◆ TASK DIRECTIONS ◆
The lines to return begin at the one containing "white brick H6 level 2 -> none" and end at the final line of the material; output them exactly and only them.

◆ SOURCE MATERIAL ◆
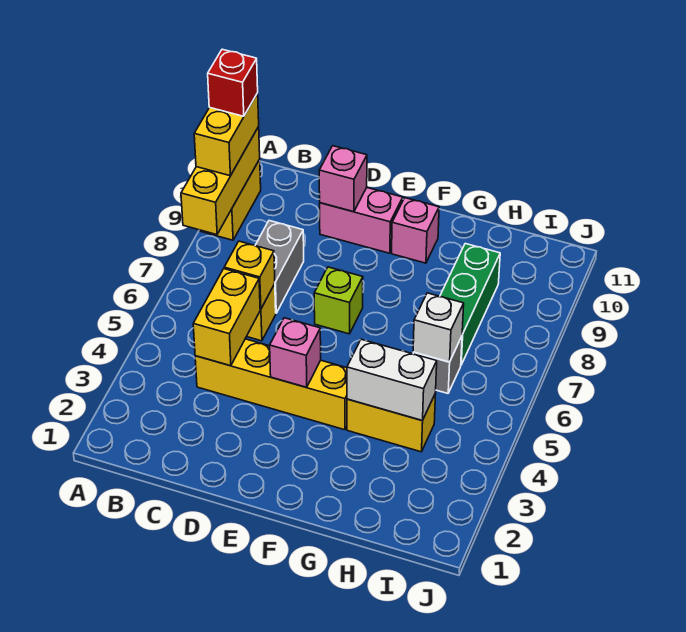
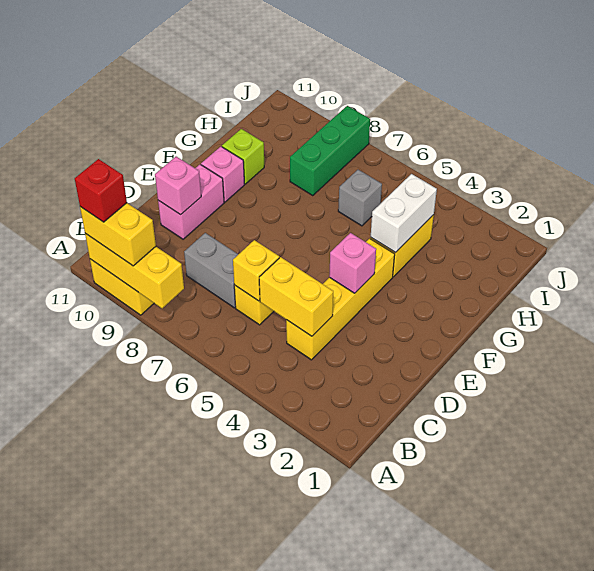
lime brick E7 level 1 -> lime brick G10 level 1
white brick H6 level 2 -> none
green brick H7:H9 level 1 -> green brick H8:J8 level 1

◆ RESULT OF THIS TASK ◆
white brick H6 level 2 -> none
green brick H7:H9 level 1 -> green brick H8:J8 level 1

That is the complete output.